(Collected data entries)
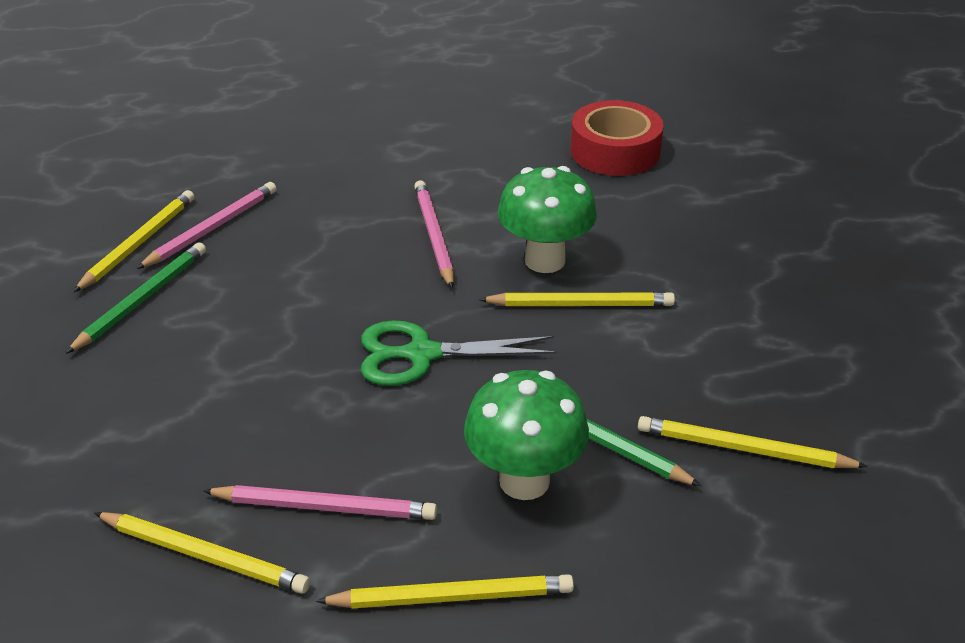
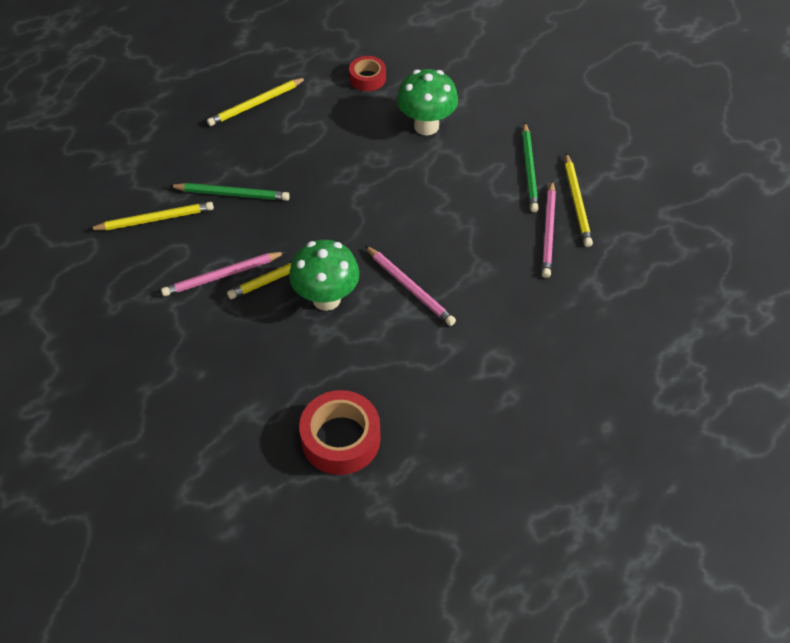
camera: 150 degrees right, 15 degrees up
(203, 555) = (367, 78): yellow pencil -> red tape
(324, 507) = (335, 114): pink pencil -> pink pencil (222, 275)
(422, 354) = (351, 202): green scissors -> none
(524, 480) = (255, 160): green mushroom -> green mushroom (426, 126)

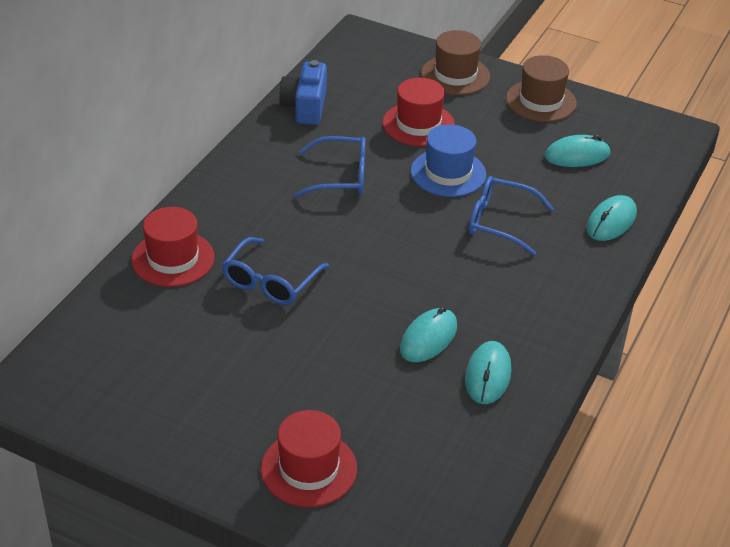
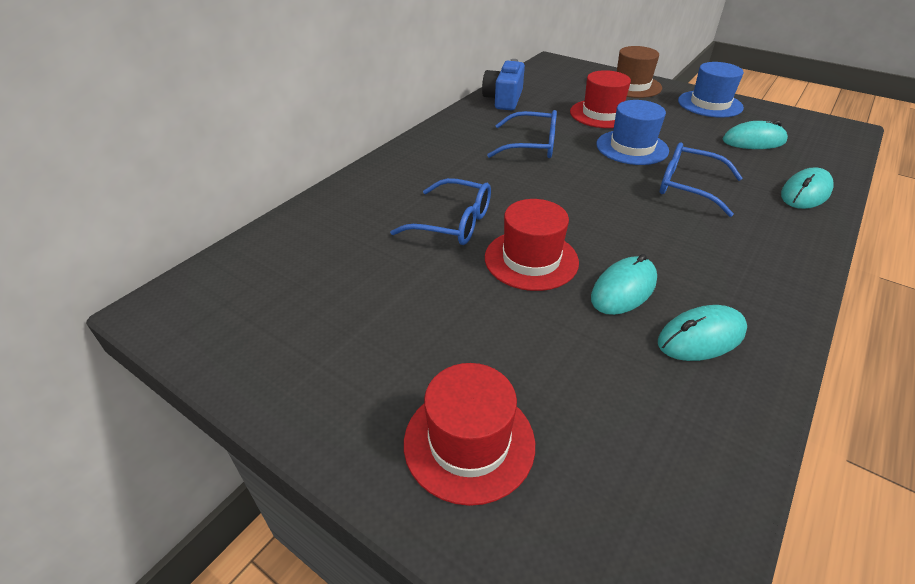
camera: 10 degrees right, 0 degrees up
(173, 259) = (362, 198): red hat -> red hat (531, 259)
(270, 282) = (453, 223): blue glasses -> blue glasses turned 105 degrees counterclockwise
(488, 375) = (701, 337): turquoise mouse -> turquoise mouse turned 45 degrees clockwise
(541, 101) = (710, 104): brown hat -> blue hat

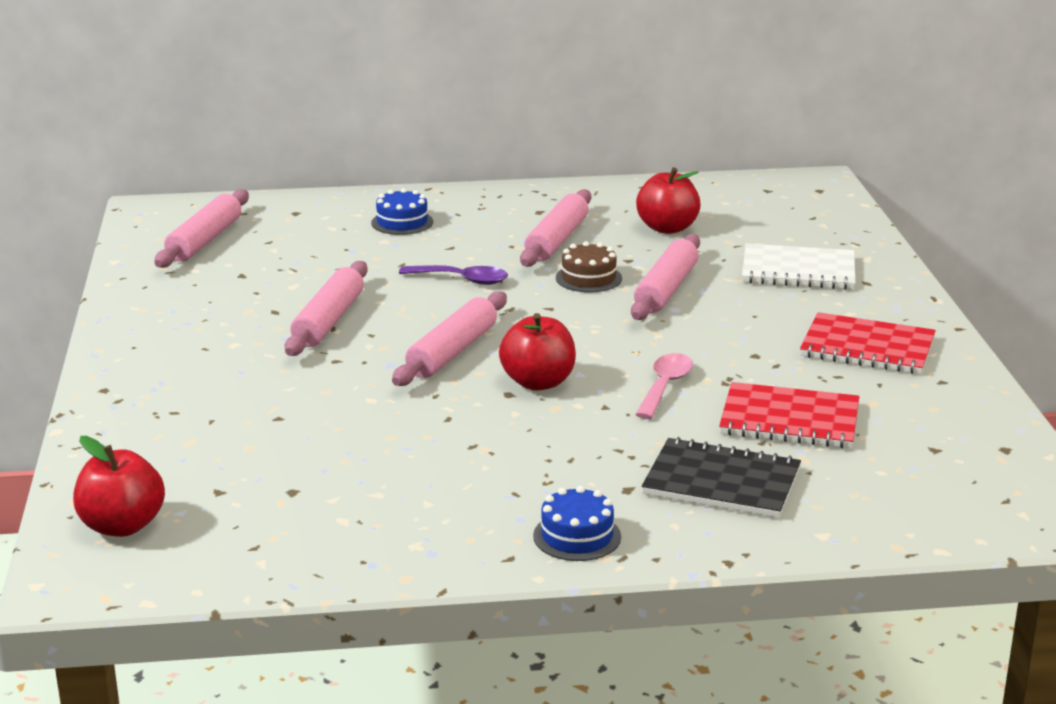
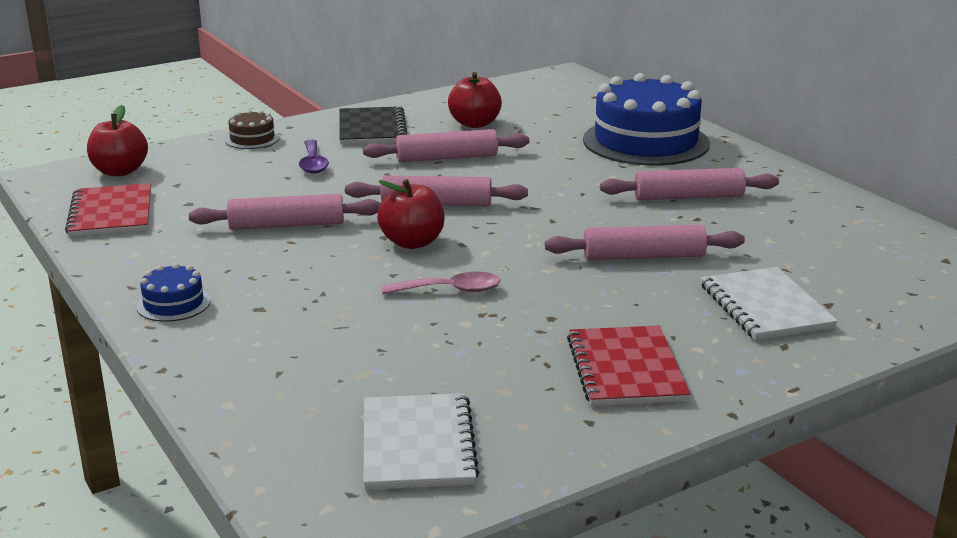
camera: 65 degrees right, 0 degrees up
(204, 240) = (533, 98): pink rolling pin -> pink rolling pin (287, 225)
(402, 222) = (646, 142): blue cake -> blue cake, size x2.32
(462, 280) = (566, 181): purple spoon -> purple spoon (313, 163)
(588, 278) = (627, 223): brown cake -> brown cake (252, 139)
(667, 228) = (779, 233): red apple -> red apple (475, 124)
(721, 482) = (294, 344): black notebook -> black notebook (371, 128)
(789, 419) = (434, 354): red notebook -> red notebook (111, 213)
(943, 457) = (417, 445): none -> white notebook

* Exercise brief
The task calls for all lines in the entries that hold "cake".

* Result for this task
(402, 222) = (646, 142): blue cake -> blue cake, size x2.32
(588, 278) = (627, 223): brown cake -> brown cake (252, 139)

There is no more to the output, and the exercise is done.